[Stored items]
● ● ● ●
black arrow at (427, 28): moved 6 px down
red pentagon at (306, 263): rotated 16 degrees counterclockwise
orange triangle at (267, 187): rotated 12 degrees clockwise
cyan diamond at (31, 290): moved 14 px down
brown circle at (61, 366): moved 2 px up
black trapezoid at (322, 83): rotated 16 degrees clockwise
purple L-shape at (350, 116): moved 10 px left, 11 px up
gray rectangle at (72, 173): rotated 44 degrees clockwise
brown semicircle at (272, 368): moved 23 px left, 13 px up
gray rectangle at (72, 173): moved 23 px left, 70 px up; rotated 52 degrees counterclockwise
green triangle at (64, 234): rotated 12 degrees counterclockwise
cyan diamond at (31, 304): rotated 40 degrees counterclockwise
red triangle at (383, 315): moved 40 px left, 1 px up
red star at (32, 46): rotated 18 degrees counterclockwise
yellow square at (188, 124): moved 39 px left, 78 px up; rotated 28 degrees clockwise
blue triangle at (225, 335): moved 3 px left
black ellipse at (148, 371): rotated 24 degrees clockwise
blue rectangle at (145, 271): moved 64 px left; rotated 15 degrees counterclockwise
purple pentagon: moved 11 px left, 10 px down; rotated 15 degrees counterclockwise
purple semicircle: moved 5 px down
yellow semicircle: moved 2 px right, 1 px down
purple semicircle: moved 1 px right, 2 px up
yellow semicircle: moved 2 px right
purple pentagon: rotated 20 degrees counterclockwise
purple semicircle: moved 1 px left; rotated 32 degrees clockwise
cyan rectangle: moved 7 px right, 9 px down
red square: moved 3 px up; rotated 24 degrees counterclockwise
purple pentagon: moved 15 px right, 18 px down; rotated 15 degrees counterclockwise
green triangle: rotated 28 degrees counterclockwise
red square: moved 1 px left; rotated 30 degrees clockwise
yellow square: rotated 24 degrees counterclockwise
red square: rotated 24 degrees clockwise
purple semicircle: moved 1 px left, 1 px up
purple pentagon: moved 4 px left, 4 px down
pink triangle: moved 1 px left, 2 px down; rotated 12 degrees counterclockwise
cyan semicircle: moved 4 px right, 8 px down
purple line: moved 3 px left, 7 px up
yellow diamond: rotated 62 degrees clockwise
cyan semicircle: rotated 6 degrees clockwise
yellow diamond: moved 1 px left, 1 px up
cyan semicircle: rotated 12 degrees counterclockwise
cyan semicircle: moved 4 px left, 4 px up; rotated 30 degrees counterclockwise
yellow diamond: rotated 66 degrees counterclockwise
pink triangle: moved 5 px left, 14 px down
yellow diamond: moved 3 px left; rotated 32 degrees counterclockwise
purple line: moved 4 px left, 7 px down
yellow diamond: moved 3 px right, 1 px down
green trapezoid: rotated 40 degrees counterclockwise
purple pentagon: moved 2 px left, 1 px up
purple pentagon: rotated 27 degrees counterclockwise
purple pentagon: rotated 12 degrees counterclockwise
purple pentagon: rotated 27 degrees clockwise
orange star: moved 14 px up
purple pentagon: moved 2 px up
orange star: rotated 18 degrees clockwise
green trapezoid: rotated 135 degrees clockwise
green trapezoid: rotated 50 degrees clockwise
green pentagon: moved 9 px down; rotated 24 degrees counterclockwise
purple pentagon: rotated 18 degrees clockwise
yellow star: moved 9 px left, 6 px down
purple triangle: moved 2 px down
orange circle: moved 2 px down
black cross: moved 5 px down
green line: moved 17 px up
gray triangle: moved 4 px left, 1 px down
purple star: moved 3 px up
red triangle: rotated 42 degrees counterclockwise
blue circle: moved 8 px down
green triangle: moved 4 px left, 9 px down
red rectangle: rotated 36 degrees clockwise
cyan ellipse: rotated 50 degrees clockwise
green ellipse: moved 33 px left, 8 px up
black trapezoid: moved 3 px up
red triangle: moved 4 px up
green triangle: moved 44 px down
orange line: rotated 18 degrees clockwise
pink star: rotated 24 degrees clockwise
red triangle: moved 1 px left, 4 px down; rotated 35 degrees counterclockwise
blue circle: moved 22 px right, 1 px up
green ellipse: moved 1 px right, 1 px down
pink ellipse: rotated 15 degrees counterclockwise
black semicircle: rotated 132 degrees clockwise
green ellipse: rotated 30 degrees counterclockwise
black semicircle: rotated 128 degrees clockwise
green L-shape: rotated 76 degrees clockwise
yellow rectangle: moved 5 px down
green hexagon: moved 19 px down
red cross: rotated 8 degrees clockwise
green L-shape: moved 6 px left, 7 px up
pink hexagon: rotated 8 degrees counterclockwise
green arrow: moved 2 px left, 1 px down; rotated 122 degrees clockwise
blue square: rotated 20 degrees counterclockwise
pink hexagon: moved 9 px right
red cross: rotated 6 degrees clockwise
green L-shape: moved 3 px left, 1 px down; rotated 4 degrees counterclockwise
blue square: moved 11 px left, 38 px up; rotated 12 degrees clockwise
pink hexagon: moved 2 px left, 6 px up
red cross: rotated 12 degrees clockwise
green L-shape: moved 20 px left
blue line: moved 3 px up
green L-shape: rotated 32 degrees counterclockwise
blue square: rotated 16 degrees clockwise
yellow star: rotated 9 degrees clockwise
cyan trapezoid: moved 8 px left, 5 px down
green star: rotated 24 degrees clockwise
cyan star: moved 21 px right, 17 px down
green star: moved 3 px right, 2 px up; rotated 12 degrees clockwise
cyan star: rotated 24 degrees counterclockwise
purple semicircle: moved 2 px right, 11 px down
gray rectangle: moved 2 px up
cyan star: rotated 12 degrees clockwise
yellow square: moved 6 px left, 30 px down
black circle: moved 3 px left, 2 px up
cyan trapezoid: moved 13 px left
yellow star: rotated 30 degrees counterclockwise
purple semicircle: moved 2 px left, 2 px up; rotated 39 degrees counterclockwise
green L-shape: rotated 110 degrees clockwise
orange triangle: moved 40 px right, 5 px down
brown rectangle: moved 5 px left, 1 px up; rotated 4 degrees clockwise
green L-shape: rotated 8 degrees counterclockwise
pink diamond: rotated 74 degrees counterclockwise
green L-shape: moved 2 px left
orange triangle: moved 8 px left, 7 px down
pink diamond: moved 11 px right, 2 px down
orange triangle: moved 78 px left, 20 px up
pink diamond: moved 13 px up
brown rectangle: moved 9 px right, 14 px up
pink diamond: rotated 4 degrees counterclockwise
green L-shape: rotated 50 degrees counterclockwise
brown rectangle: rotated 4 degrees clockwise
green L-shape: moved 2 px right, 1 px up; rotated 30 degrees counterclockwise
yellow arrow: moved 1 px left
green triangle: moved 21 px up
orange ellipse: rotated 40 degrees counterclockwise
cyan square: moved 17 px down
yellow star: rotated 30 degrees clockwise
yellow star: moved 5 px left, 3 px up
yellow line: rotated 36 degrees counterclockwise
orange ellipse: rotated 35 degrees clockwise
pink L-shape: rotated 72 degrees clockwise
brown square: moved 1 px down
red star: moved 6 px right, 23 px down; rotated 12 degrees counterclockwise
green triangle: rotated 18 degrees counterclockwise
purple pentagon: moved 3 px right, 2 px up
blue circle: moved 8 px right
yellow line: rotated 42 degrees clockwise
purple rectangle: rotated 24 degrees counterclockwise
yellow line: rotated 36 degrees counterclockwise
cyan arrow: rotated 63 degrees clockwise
● ● ● ●
Copy out the rows from the first one through the row that contains "purple pentagon: moved 15", renaming "semicircle" to "half-circle" and leaving everything else unchanged.

Completed task:
black arrow at (427, 28): moved 6 px down
red pentagon at (306, 263): rotated 16 degrees counterclockwise
orange triangle at (267, 187): rotated 12 degrees clockwise
cyan diamond at (31, 290): moved 14 px down
brown circle at (61, 366): moved 2 px up
black trapezoid at (322, 83): rotated 16 degrees clockwise
purple L-shape at (350, 116): moved 10 px left, 11 px up
gray rectangle at (72, 173): rotated 44 degrees clockwise
brown half-circle at (272, 368): moved 23 px left, 13 px up
gray rectangle at (72, 173): moved 23 px left, 70 px up; rotated 52 degrees counterclockwise
green triangle at (64, 234): rotated 12 degrees counterclockwise
cyan diamond at (31, 304): rotated 40 degrees counterclockwise
red triangle at (383, 315): moved 40 px left, 1 px up
red star at (32, 46): rotated 18 degrees counterclockwise
yellow square at (188, 124): moved 39 px left, 78 px up; rotated 28 degrees clockwise
blue triangle at (225, 335): moved 3 px left
black ellipse at (148, 371): rotated 24 degrees clockwise
blue rectangle at (145, 271): moved 64 px left; rotated 15 degrees counterclockwise
purple pentagon: moved 11 px left, 10 px down; rotated 15 degrees counterclockwise
purple half-circle: moved 5 px down
yellow half-circle: moved 2 px right, 1 px down
purple half-circle: moved 1 px right, 2 px up
yellow half-circle: moved 2 px right
purple pentagon: rotated 20 degrees counterclockwise
purple half-circle: moved 1 px left; rotated 32 degrees clockwise
cyan rectangle: moved 7 px right, 9 px down
red square: moved 3 px up; rotated 24 degrees counterclockwise
purple pentagon: moved 15 px right, 18 px down; rotated 15 degrees counterclockwise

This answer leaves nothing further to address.